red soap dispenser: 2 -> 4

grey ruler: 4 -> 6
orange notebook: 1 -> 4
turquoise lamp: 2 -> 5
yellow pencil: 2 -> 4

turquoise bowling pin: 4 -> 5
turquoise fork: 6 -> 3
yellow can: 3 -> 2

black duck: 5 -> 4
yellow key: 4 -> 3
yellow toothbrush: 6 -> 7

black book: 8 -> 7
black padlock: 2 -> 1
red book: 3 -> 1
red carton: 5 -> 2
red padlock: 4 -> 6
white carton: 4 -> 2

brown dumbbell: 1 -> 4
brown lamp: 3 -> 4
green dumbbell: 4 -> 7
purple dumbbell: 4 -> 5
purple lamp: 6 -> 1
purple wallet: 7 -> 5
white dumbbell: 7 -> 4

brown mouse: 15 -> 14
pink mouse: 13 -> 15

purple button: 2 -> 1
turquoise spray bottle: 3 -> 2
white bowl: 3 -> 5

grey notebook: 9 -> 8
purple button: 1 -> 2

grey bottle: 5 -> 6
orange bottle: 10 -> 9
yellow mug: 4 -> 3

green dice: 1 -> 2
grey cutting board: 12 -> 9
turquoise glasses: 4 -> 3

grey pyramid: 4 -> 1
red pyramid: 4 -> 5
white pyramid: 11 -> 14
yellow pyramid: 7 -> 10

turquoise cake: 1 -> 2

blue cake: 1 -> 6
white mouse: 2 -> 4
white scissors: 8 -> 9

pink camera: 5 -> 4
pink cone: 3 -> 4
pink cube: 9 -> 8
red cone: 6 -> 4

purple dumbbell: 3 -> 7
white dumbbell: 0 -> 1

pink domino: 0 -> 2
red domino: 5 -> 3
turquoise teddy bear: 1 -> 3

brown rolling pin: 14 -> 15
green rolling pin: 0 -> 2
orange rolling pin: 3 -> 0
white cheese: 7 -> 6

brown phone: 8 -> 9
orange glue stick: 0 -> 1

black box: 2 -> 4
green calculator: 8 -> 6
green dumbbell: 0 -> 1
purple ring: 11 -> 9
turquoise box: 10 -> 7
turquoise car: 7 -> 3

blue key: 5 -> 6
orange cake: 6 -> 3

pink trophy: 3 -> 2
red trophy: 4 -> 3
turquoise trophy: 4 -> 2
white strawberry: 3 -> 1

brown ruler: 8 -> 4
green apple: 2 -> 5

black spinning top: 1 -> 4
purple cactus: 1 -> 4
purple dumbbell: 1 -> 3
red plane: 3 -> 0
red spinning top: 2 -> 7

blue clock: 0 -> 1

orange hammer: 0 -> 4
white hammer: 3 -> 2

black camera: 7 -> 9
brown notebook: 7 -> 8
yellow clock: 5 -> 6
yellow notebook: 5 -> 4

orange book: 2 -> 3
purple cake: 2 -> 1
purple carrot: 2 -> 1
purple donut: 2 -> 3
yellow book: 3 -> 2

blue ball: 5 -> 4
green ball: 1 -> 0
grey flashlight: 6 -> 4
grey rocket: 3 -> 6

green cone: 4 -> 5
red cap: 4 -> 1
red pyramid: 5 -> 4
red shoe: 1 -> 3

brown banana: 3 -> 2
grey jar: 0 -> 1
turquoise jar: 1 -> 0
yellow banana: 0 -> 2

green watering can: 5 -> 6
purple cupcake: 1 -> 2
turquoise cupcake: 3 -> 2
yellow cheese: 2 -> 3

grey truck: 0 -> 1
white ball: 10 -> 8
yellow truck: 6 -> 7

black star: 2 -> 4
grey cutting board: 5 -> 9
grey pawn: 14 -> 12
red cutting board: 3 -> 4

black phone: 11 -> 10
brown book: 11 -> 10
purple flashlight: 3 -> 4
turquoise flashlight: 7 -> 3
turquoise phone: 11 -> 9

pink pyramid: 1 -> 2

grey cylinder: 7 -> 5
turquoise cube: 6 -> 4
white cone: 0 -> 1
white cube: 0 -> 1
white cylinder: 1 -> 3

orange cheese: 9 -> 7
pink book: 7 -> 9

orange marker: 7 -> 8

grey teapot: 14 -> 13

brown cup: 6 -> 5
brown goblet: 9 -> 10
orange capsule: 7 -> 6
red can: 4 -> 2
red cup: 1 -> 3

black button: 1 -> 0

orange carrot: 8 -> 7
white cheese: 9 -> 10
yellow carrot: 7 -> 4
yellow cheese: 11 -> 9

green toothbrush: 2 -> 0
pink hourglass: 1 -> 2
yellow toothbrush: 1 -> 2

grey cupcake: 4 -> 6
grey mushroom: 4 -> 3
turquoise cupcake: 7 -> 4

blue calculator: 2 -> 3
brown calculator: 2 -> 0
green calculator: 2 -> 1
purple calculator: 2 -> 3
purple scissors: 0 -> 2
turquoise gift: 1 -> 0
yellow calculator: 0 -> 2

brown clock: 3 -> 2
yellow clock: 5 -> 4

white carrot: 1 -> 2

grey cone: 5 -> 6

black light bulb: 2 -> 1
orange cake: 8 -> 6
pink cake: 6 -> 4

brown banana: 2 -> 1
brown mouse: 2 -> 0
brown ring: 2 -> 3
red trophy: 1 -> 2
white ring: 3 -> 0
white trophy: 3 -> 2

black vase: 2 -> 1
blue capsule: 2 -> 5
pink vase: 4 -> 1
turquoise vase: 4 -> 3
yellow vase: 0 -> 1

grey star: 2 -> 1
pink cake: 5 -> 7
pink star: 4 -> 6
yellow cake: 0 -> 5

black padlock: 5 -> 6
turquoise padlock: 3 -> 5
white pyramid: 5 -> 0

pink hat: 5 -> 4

+--

Exercise directions >> The word to find is "button". Copy every line of the data that holds it.

Response box >>
purple button: 2 -> 1
purple button: 1 -> 2
black button: 1 -> 0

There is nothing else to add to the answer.